%%

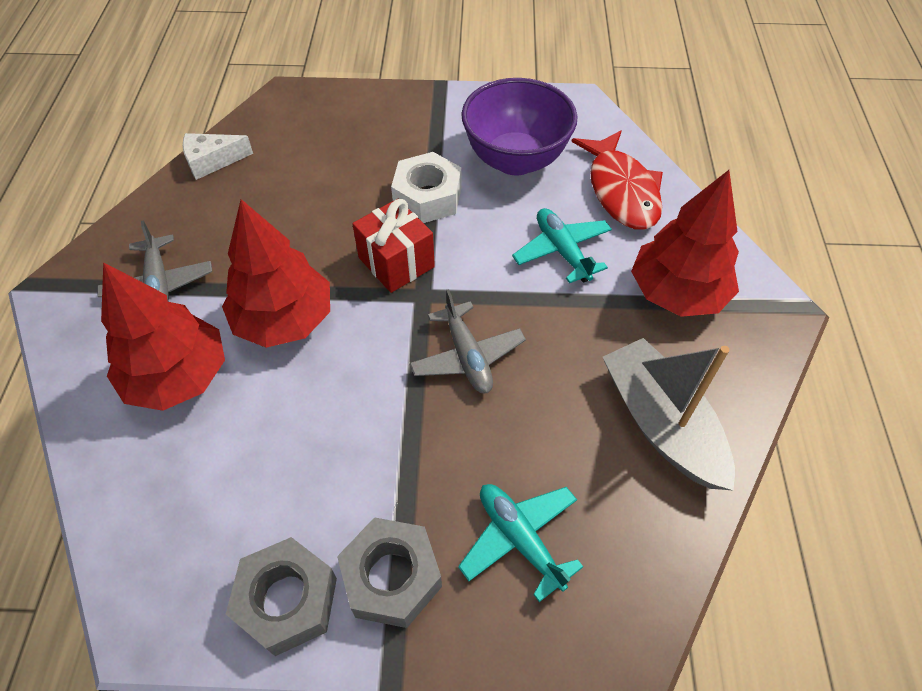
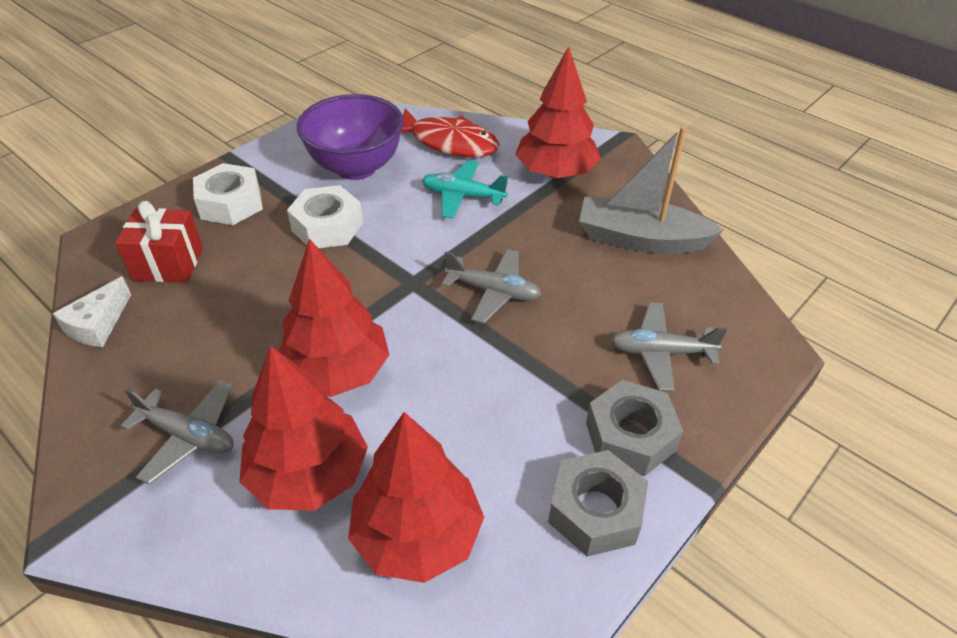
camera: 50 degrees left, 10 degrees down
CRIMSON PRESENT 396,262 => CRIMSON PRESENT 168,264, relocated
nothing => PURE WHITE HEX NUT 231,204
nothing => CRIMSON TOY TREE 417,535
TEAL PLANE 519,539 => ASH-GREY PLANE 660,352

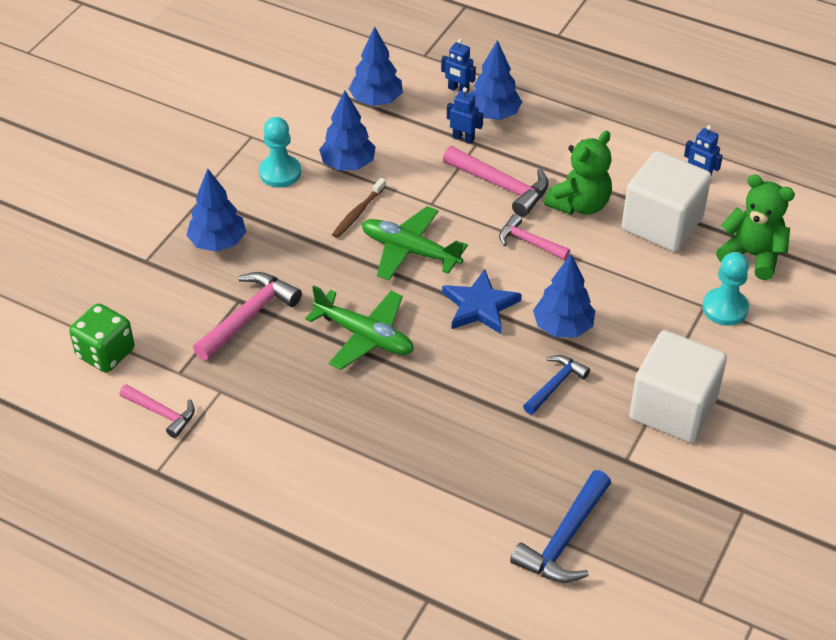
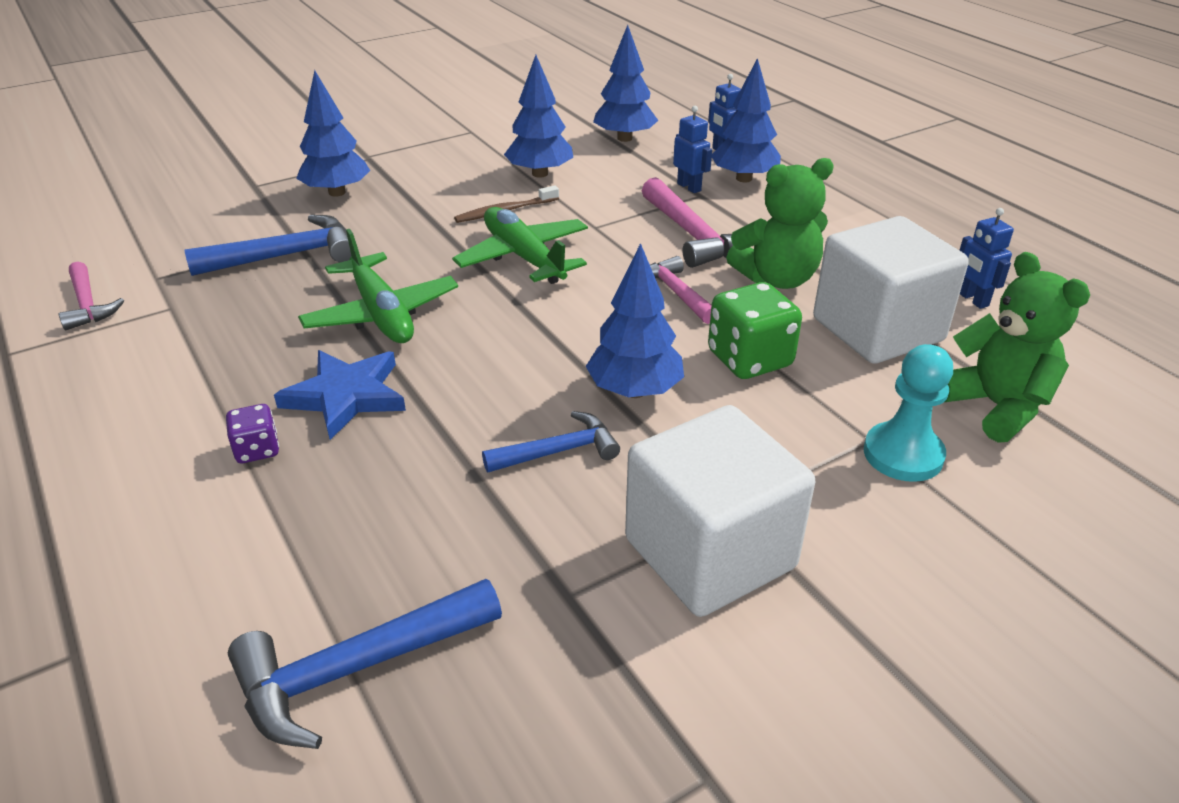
camera: 30 degrees right, 10 degrees down
PINK CLAW HAMMER 248,316 => COBALT CLAW HAMMER 286,256
nothing => PURPLE DIE 257,450
COBALT STAR 479,306 => COBALT STAR 346,396, relocated
GREEN DIE 105,353 => GREEN DIE 749,359, relocated
TEAL CHESS PAWN 280,173 => nothing

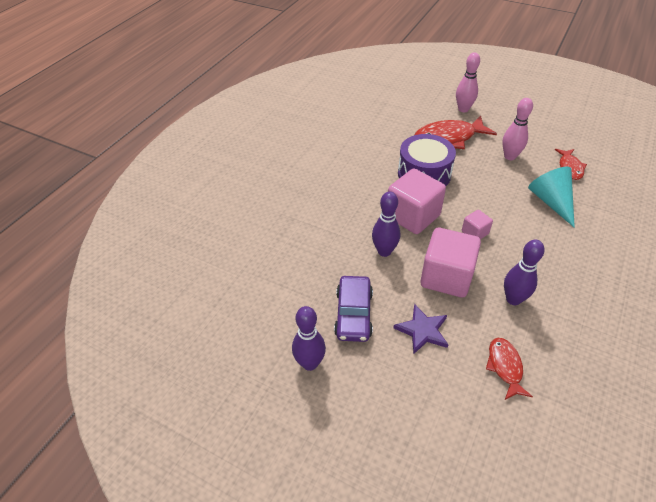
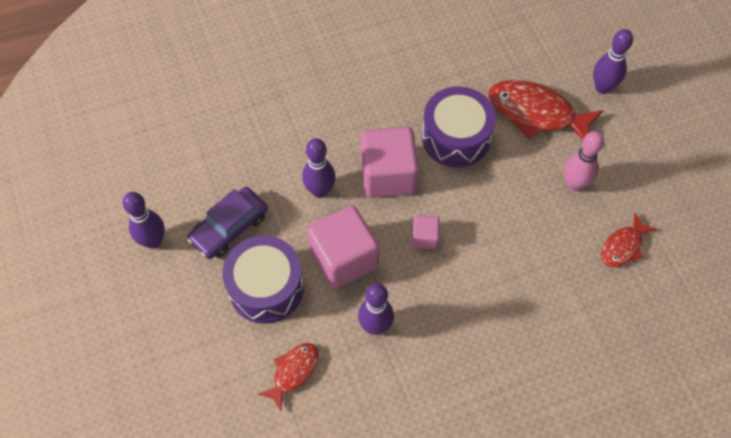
camera: 40 degrees right, 15 degrees up
PURPLE STAR 422,330 => PURPLE SNARE DRUM 266,287
PINK BOWLING PIN 463,109 => PURPLE BOWLING PIN 602,87
TEAL SOLID CONE 551,202 => nothing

%%

What you have to do =
Which of the lines above hold the string "CRIMSON"? Pick each of them out.

Solved exercise =
CRIMSON PRESENT 396,262 => CRIMSON PRESENT 168,264, relocated
nothing => CRIMSON TOY TREE 417,535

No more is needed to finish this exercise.